### Your objective
Give the data again, word for word.

# # # #

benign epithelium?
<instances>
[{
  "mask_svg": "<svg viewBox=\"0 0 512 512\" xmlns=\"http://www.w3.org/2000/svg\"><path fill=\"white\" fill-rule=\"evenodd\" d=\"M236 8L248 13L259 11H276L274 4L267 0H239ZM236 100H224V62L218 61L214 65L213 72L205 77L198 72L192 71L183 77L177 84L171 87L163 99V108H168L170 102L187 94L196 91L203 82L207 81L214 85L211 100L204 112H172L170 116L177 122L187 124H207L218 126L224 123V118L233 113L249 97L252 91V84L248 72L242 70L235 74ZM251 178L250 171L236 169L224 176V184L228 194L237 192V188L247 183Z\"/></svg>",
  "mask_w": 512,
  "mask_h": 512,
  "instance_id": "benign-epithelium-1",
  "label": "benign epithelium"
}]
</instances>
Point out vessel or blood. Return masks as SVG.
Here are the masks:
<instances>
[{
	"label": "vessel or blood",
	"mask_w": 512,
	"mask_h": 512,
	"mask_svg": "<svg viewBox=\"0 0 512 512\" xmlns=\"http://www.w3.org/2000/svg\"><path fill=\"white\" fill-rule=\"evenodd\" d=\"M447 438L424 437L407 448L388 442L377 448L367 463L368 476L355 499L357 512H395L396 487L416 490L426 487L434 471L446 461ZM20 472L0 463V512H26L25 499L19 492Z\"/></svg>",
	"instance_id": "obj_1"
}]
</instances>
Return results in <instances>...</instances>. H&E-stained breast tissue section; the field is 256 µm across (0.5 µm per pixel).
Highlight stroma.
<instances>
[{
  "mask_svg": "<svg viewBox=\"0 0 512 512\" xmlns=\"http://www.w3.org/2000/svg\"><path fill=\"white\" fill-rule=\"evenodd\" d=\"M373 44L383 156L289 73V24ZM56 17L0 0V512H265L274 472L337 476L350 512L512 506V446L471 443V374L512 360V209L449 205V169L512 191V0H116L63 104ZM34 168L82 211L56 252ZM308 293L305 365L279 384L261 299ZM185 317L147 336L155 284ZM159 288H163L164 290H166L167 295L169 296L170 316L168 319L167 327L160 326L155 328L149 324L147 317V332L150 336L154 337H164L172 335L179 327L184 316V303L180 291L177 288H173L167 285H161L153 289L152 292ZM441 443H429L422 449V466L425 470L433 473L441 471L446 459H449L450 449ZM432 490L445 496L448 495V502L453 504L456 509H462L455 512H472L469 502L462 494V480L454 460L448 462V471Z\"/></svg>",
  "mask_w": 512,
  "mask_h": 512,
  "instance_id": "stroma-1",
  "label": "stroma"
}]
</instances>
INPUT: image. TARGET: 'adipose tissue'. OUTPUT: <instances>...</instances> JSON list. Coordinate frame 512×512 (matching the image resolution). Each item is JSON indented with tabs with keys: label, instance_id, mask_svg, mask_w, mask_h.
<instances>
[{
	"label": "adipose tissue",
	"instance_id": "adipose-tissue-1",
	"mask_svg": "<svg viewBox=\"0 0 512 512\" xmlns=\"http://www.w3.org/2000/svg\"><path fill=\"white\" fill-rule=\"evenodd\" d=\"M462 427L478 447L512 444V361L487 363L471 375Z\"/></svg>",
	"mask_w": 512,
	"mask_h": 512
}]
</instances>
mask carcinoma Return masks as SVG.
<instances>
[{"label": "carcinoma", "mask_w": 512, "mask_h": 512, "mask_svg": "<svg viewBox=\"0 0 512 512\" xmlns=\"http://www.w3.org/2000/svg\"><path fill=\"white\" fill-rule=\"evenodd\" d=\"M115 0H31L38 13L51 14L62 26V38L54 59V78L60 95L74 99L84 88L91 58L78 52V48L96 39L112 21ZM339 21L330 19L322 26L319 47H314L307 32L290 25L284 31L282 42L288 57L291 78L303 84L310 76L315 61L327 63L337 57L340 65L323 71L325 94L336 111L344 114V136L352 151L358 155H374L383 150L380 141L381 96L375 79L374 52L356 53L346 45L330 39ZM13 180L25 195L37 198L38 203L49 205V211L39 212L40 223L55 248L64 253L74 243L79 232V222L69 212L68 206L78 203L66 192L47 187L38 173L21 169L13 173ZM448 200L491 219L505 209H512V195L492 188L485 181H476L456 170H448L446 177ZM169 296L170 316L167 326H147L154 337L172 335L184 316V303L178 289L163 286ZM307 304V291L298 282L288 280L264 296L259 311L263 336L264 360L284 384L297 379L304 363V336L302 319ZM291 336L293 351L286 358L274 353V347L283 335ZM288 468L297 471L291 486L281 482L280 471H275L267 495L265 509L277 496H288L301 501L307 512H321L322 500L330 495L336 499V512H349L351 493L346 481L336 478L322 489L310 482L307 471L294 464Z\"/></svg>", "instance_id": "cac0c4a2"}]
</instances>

# # # #

### Answer for the task
benign epithelium?
<instances>
[{
  "mask_svg": "<svg viewBox=\"0 0 512 512\" xmlns=\"http://www.w3.org/2000/svg\"><path fill=\"white\" fill-rule=\"evenodd\" d=\"M236 8L248 13L259 11H276L274 4L267 0H239ZM236 100H224V62L218 61L214 65L213 72L205 77L198 72L192 71L183 77L177 84L171 87L163 99V108H168L170 102L187 94L196 91L203 82L207 81L214 85L211 100L204 112H172L170 116L177 122L187 124H207L218 126L224 123V118L233 113L249 97L252 91V84L248 72L242 70L235 74ZM251 178L250 171L236 169L224 176V184L228 194L237 192V188L247 183Z\"/></svg>",
  "mask_w": 512,
  "mask_h": 512,
  "instance_id": "benign-epithelium-1",
  "label": "benign epithelium"
}]
</instances>
Point out vessel or blood. Return masks as SVG.
Here are the masks:
<instances>
[{
	"label": "vessel or blood",
	"mask_w": 512,
	"mask_h": 512,
	"mask_svg": "<svg viewBox=\"0 0 512 512\" xmlns=\"http://www.w3.org/2000/svg\"><path fill=\"white\" fill-rule=\"evenodd\" d=\"M447 438L424 437L407 448L388 442L377 448L367 463L368 476L355 499L357 512H395L396 487L416 490L426 487L434 471L446 461ZM20 472L0 463V512H26L25 499L19 492Z\"/></svg>",
	"instance_id": "obj_1"
}]
</instances>
Return results in <instances>...</instances>. H&E-stained breast tissue section; the field is 256 µm across (0.5 µm per pixel).
Highlight stroma.
<instances>
[{
  "mask_svg": "<svg viewBox=\"0 0 512 512\" xmlns=\"http://www.w3.org/2000/svg\"><path fill=\"white\" fill-rule=\"evenodd\" d=\"M373 44L383 156L289 73V24ZM56 17L0 0V512H265L274 472L337 476L350 512L512 506V446L471 443V374L512 360V209L449 205V169L512 191V0H116L63 104ZM34 168L82 211L56 252ZM308 293L305 365L279 384L261 299ZM185 317L147 336L155 284ZM159 288H163L164 290H166L167 295L169 296L170 316L168 319L167 327L160 326L155 328L149 324L147 317V332L150 336L154 337H164L172 335L179 327L184 316V303L180 291L177 288H173L167 285H161L153 289L152 292ZM441 443H429L422 449V466L425 470L433 473L441 471L446 459H449L450 449ZM432 490L445 496L448 495V502L453 504L456 509H462L455 512H472L469 502L462 494V480L454 460L448 462V471Z\"/></svg>",
  "mask_w": 512,
  "mask_h": 512,
  "instance_id": "stroma-1",
  "label": "stroma"
}]
</instances>
INPUT: image. TARGET: 'adipose tissue'. OUTPUT: <instances>...</instances> JSON list. Coordinate frame 512×512 (matching the image resolution). Each item is JSON indented with tabs with keys: label, instance_id, mask_svg, mask_w, mask_h.
<instances>
[{
	"label": "adipose tissue",
	"instance_id": "adipose-tissue-1",
	"mask_svg": "<svg viewBox=\"0 0 512 512\" xmlns=\"http://www.w3.org/2000/svg\"><path fill=\"white\" fill-rule=\"evenodd\" d=\"M462 427L478 447L512 444V361L487 363L471 375Z\"/></svg>",
	"mask_w": 512,
	"mask_h": 512
}]
</instances>
mask carcinoma Return masks as SVG.
<instances>
[{"label": "carcinoma", "mask_w": 512, "mask_h": 512, "mask_svg": "<svg viewBox=\"0 0 512 512\" xmlns=\"http://www.w3.org/2000/svg\"><path fill=\"white\" fill-rule=\"evenodd\" d=\"M115 0H31L38 13L51 14L62 26V38L54 59V78L60 95L74 99L84 88L91 58L78 52V48L96 39L112 21ZM339 21L330 19L322 26L319 47H314L307 32L290 25L284 31L282 42L288 57L291 78L303 84L310 76L315 61L327 63L337 57L340 65L323 71L325 94L336 111L344 114V136L352 151L358 155H374L383 150L380 141L381 96L375 79L374 52L356 53L346 45L330 39ZM13 180L25 195L37 198L38 203L49 205V211L39 212L40 223L55 248L64 253L74 243L79 232V222L69 212L68 206L78 203L66 192L47 187L38 173L21 169L13 173ZM448 200L491 219L505 209H512V195L492 188L485 181H476L456 170H448L446 177ZM169 296L170 316L167 326H147L154 337L172 335L184 316V303L178 289L163 286ZM307 304V291L298 282L288 280L264 296L259 311L263 336L264 360L284 384L297 379L304 363V336L302 319ZM291 336L293 351L286 358L274 353V347L283 335ZM288 468L297 471L291 486L281 482L280 471H275L267 495L265 509L277 496H288L301 501L307 512H321L322 500L330 495L336 499V512H349L351 493L346 481L336 478L322 489L310 482L307 471L294 464Z\"/></svg>", "instance_id": "cac0c4a2"}]
</instances>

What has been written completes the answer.